### [TASK DESCRIPTION]
How many lines in the items below contain the string "Saxophone"? Reply with only the number.

### [Items from a collection]
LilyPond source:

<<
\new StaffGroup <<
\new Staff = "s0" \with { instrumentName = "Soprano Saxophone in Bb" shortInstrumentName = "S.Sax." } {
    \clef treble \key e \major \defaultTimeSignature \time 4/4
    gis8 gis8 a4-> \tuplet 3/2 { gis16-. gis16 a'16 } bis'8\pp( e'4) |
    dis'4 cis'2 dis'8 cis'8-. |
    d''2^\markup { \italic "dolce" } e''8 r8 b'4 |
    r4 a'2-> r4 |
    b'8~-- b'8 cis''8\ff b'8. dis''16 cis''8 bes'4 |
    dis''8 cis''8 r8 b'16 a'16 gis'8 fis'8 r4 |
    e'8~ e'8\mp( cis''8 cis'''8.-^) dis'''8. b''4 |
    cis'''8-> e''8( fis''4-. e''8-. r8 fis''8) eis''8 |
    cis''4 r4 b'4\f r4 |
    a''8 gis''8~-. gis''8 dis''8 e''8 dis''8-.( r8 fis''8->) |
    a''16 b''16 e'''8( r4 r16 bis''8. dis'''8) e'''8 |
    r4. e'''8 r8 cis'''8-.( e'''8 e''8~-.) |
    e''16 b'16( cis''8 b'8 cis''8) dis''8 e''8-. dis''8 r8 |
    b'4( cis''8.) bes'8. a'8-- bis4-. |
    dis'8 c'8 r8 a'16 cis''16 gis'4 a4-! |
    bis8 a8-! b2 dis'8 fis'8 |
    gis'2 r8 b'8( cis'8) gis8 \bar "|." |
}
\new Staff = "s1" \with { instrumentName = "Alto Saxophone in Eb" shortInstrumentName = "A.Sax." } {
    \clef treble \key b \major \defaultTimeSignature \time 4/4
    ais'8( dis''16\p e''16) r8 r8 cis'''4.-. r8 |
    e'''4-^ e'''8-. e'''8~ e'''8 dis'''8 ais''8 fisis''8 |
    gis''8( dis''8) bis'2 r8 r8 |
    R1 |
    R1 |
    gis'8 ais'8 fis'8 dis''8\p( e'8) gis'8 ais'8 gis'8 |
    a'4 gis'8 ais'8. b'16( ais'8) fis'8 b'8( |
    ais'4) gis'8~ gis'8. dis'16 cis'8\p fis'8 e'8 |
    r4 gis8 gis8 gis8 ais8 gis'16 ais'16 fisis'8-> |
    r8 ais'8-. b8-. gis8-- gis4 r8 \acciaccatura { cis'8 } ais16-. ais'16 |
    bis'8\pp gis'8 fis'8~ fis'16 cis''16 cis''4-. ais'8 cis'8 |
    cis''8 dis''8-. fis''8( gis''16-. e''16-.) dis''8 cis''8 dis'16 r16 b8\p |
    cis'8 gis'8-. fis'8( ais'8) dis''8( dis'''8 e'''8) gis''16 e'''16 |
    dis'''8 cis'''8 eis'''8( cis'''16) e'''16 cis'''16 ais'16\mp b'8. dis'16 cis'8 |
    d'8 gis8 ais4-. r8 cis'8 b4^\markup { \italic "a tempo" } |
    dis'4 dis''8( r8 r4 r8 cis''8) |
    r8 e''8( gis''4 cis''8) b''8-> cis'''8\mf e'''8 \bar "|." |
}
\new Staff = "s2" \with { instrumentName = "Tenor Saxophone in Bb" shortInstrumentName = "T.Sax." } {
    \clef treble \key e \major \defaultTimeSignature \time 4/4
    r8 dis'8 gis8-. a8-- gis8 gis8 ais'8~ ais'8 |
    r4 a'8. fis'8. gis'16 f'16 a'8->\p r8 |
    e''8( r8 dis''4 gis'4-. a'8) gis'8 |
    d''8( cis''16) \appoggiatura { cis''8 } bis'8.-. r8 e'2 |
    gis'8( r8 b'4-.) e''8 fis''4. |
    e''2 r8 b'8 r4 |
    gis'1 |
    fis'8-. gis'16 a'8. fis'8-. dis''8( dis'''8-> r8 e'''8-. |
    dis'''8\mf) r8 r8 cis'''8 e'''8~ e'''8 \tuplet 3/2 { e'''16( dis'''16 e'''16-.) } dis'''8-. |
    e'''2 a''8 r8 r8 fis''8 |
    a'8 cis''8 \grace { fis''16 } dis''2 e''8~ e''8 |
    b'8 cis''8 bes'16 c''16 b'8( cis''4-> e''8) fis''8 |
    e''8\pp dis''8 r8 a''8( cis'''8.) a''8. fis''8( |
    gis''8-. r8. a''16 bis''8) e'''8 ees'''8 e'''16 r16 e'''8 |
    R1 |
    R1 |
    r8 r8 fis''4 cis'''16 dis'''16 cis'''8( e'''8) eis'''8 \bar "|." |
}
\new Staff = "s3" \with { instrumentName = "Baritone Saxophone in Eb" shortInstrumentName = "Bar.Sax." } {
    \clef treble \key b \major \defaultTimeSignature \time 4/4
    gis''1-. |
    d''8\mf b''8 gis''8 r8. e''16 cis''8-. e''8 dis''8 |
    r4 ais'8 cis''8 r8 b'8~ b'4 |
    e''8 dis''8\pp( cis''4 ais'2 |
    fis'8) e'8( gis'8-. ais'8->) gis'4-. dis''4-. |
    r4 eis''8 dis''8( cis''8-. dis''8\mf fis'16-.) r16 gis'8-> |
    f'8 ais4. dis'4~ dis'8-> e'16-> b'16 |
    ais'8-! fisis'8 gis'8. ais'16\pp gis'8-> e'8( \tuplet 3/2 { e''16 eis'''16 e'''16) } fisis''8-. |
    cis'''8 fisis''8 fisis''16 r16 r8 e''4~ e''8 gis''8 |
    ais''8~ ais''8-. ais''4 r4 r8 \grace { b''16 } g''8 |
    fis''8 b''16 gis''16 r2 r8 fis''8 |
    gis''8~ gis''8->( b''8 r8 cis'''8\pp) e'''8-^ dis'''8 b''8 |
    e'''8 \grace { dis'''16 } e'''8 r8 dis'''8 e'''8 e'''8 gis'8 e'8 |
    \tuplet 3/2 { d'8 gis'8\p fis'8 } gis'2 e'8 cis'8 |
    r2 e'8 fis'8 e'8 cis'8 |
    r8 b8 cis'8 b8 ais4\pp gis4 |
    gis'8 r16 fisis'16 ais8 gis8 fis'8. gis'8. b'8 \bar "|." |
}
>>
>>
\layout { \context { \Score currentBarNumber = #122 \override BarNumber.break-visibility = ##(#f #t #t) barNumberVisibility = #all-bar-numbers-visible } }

### [SOLUTION]
4